# WORK REQUEST:
Each line in the material below, starting at the one with "VR202: 5k (3V3, GND, wiper" and ending at the one with "U201: TL072 -> LM741", is to be reproduced exactly; no picture is to be copied.

__________________________________________________

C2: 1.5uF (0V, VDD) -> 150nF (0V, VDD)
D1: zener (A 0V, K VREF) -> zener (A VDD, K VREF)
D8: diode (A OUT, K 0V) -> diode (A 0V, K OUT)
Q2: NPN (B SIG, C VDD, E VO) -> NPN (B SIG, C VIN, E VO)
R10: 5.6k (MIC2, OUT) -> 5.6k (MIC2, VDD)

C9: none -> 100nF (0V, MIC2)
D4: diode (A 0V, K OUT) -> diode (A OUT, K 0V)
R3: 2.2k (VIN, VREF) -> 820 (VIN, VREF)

__________________________________________________

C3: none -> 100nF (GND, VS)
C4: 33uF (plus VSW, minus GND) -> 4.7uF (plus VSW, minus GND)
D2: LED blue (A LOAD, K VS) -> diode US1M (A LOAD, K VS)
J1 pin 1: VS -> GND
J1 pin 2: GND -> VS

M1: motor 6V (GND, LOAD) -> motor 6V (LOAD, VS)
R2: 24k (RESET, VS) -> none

__________________________________________________

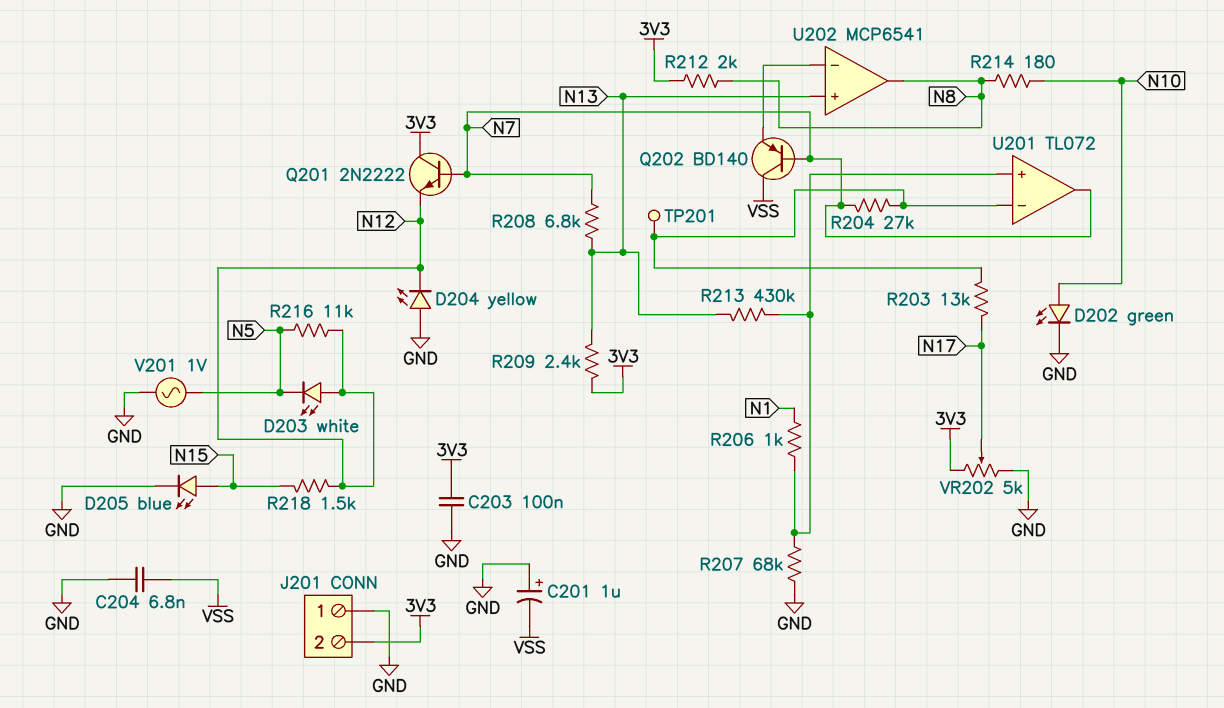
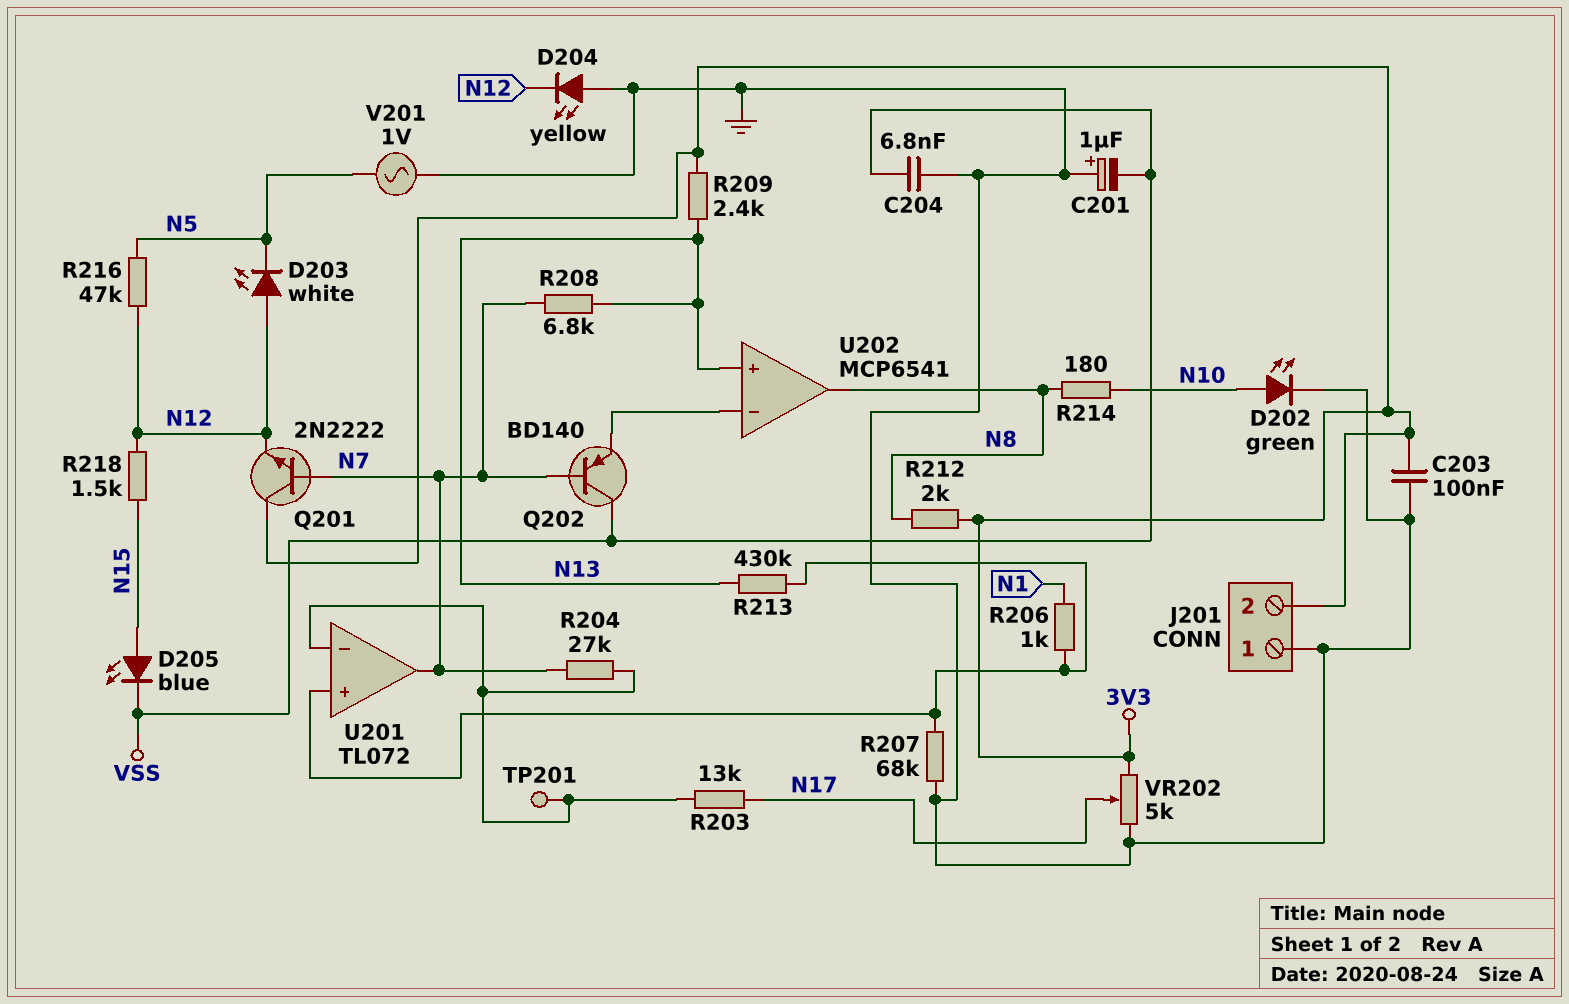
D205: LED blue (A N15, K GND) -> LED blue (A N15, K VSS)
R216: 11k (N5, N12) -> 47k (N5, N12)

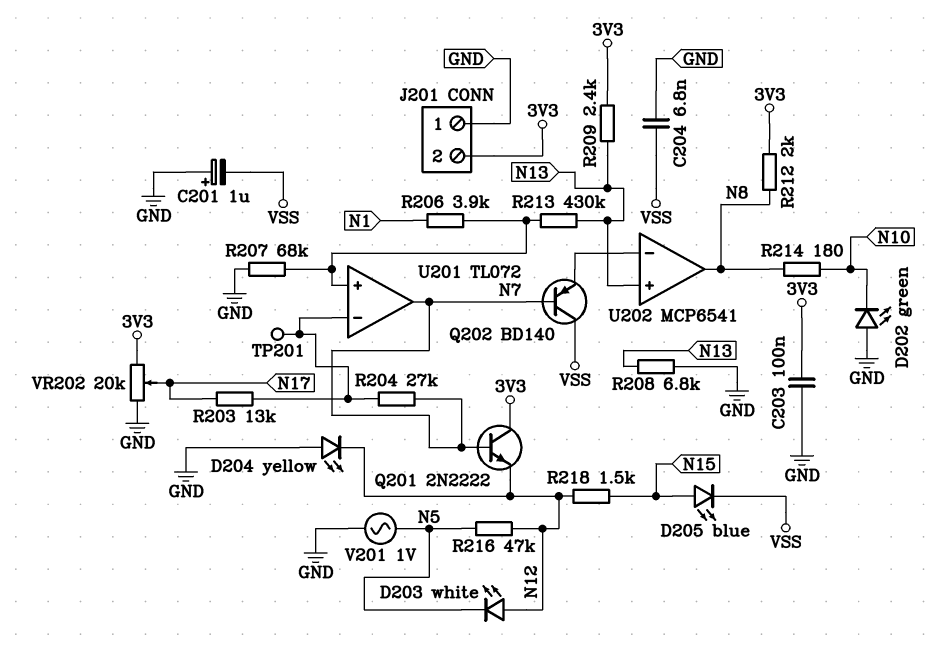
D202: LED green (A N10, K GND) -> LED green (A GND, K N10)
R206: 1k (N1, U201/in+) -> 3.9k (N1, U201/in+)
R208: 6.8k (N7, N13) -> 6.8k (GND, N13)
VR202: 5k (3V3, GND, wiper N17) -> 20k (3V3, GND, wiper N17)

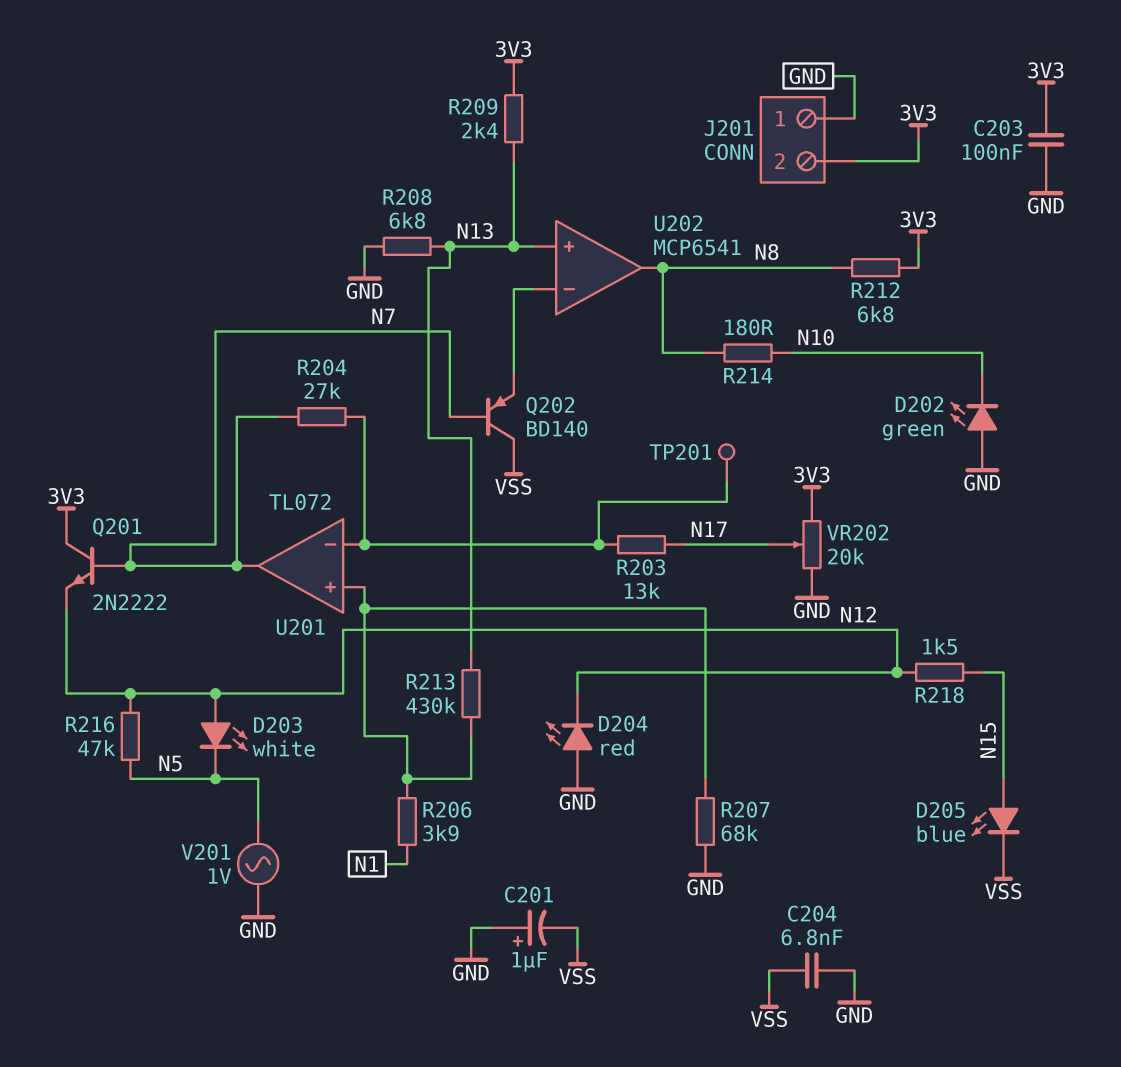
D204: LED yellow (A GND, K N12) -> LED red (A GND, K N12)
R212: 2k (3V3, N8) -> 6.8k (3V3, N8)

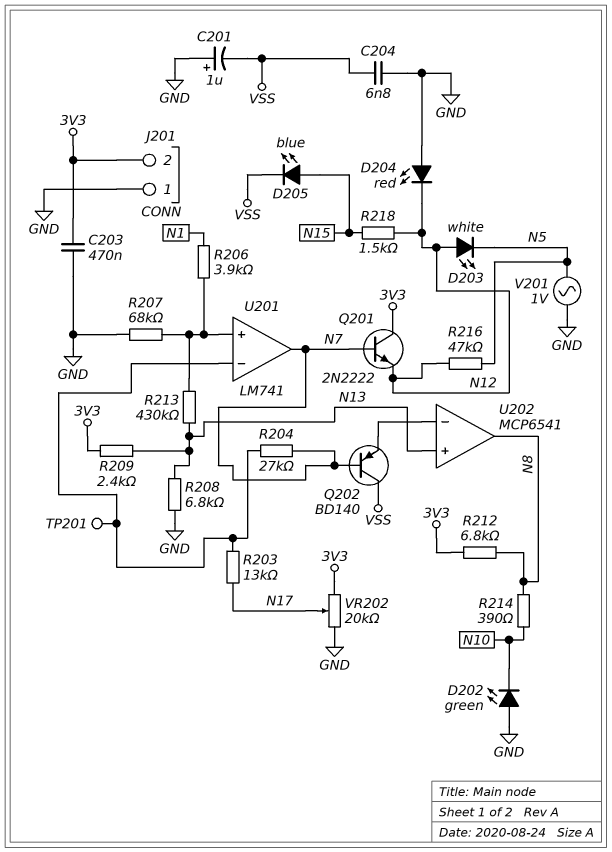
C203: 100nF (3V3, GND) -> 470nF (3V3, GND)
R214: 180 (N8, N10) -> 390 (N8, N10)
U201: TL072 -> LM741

__________________________________________________

# TASK RESPONSE:
VR202: 5k (3V3, GND, wiper N17) -> 20k (3V3, GND, wiper N17)

D204: LED yellow (A GND, K N12) -> LED red (A GND, K N12)
R212: 2k (3V3, N8) -> 6.8k (3V3, N8)

C203: 100nF (3V3, GND) -> 470nF (3V3, GND)
R214: 180 (N8, N10) -> 390 (N8, N10)
U201: TL072 -> LM741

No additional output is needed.